[Records from a data collection]
- - - -

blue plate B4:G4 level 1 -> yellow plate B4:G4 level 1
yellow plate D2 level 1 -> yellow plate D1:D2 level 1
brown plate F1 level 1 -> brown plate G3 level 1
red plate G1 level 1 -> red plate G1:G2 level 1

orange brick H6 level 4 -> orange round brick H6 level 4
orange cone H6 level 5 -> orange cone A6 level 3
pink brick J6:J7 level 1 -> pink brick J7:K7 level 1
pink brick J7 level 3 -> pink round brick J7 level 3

- - - -

TASK OBJECTIVE:
Quote verbatim the line containing "orange cone H6" and every line after it through the end of the records above.

SOLVED EXERCISE:
orange cone H6 level 5 -> orange cone A6 level 3
pink brick J6:J7 level 1 -> pink brick J7:K7 level 1
pink brick J7 level 3 -> pink round brick J7 level 3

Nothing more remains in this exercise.